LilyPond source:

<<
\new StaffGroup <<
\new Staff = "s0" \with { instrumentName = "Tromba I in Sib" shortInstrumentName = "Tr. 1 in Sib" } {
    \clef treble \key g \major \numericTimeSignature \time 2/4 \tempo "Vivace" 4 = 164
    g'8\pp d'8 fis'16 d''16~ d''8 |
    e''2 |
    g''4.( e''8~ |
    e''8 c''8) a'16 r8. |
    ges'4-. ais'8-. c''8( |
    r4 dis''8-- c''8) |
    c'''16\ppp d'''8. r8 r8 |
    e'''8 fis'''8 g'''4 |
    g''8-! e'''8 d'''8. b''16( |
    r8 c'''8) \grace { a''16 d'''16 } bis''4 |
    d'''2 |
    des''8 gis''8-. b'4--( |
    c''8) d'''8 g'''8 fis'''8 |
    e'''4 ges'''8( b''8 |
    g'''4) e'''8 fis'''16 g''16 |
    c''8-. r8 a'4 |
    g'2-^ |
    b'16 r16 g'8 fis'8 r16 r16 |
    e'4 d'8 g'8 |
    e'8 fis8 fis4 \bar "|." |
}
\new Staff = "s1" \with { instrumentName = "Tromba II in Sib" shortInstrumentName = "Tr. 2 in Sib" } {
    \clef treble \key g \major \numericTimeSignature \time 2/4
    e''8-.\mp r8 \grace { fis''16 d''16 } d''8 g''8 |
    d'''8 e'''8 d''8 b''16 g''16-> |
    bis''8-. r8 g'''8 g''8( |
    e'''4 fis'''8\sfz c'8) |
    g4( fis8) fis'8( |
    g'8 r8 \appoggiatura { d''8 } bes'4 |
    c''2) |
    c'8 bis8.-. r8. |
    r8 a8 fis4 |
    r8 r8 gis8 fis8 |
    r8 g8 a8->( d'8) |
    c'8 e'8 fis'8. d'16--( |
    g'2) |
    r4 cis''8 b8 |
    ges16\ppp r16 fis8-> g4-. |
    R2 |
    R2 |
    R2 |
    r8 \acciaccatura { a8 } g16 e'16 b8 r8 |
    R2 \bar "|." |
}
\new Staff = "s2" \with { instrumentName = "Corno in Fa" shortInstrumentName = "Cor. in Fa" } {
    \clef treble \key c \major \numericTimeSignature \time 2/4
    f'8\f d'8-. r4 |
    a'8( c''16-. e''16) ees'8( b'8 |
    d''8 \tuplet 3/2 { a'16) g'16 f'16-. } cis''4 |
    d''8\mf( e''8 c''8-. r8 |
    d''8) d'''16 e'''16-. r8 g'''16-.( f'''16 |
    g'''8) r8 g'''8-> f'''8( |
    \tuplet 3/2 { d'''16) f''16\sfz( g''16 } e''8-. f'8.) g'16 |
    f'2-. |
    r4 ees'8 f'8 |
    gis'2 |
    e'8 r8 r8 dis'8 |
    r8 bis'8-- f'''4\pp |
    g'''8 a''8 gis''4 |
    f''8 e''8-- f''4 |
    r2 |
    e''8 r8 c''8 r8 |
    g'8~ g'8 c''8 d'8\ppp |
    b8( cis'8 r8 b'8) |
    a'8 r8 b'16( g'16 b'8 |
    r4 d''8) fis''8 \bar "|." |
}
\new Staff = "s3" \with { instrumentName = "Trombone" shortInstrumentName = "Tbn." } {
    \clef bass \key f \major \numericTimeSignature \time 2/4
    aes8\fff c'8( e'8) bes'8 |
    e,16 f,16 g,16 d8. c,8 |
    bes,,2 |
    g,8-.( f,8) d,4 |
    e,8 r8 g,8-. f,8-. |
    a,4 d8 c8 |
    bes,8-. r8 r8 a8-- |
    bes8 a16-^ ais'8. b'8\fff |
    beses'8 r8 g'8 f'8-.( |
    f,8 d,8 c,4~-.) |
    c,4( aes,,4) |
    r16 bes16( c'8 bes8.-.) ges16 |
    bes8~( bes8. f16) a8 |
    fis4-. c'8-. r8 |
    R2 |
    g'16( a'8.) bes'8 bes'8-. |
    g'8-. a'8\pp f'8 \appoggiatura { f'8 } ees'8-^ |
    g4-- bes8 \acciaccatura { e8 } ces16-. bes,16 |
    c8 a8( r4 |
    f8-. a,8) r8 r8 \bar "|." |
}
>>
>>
• • •
TASK TO COMPLETE: Which lines in the listing above contain the string "tuplet", with case counting? Copy each of those lines in full.

WRITTEN SOLUTION:
    d''8 \tuplet 3/2 { a'16) g'16 f'16-. } cis''4 |
    \tuplet 3/2 { d'''16) f''16\sfz( g''16 } e''8-. f'8.) g'16 |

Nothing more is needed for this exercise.